WHAT IS NEEDED: Repeat all the data exactly, and where a record holds a picture, leave that picture out.

WORKING DATA:
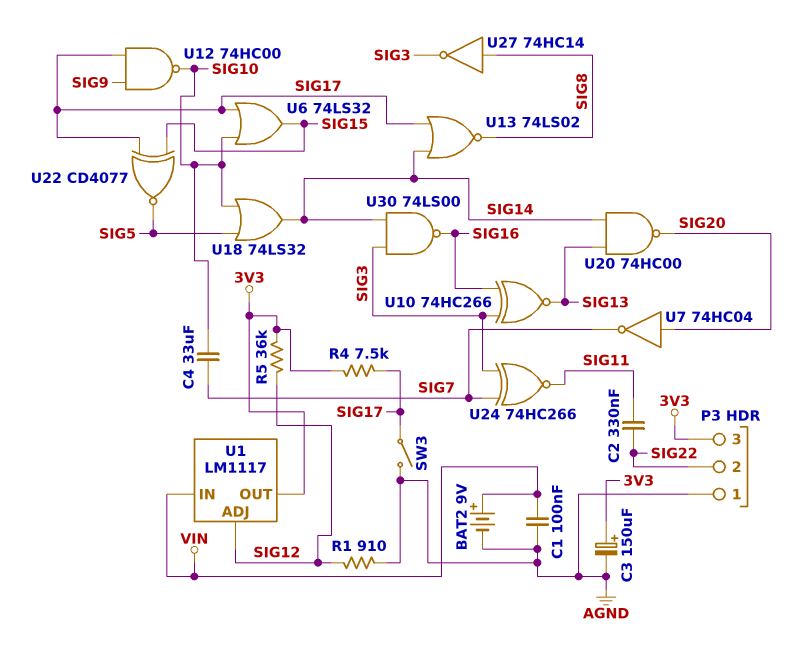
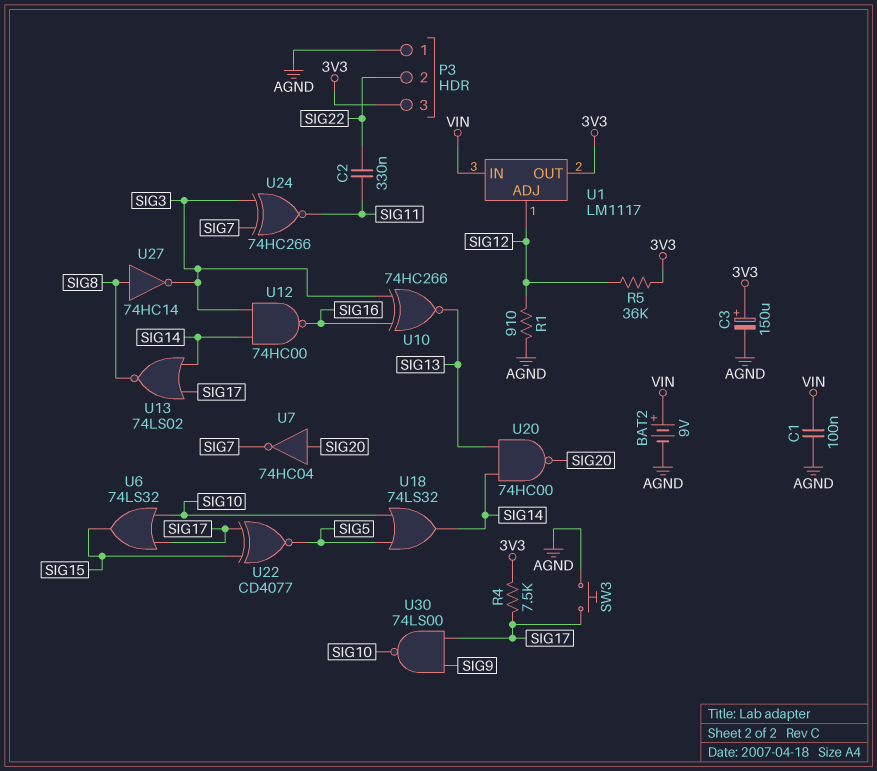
C4: 33uF (SIG7, SIG10) -> none
SW3: switch (AGND, SIG17) -> button (AGND, SIG17)
U12: NAND 74HC00 (in SIG9, in SIG17, out SIG10) -> NAND 74HC00 (in SIG3, in SIG14, out SIG16)
U30: NAND 74LS00 (in SIG3, in SIG14, out SIG16) -> NAND 74LS00 (in SIG9, in SIG17, out SIG10)

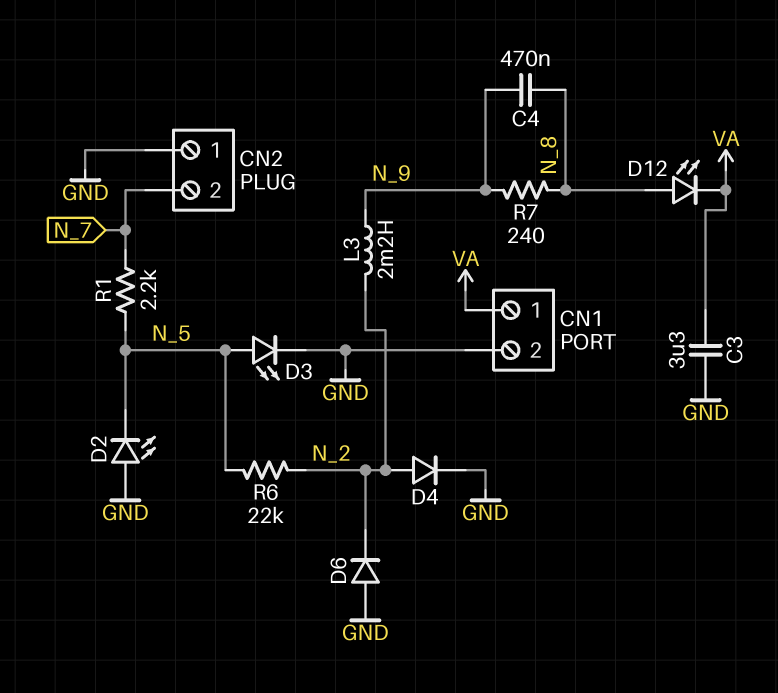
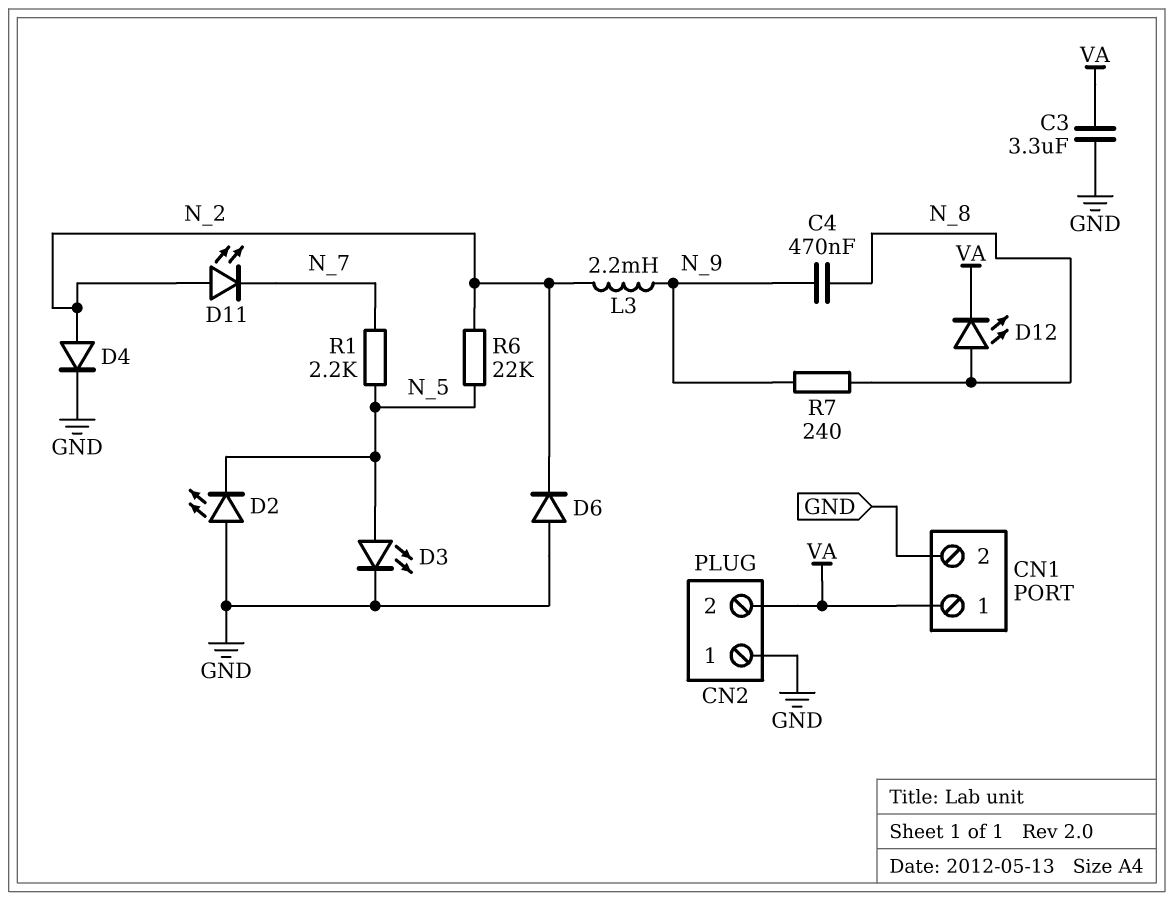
CN2 pin 2: N_7 -> VA
D11: none -> LED (A N_2, K N_7)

SOLUTION:
C4: 33uF (SIG7, SIG10) -> none
SW3: switch (AGND, SIG17) -> button (AGND, SIG17)
U12: NAND 74HC00 (in SIG9, in SIG17, out SIG10) -> NAND 74HC00 (in SIG3, in SIG14, out SIG16)
U30: NAND 74LS00 (in SIG3, in SIG14, out SIG16) -> NAND 74LS00 (in SIG9, in SIG17, out SIG10)

CN2 pin 2: N_7 -> VA
D11: none -> LED (A N_2, K N_7)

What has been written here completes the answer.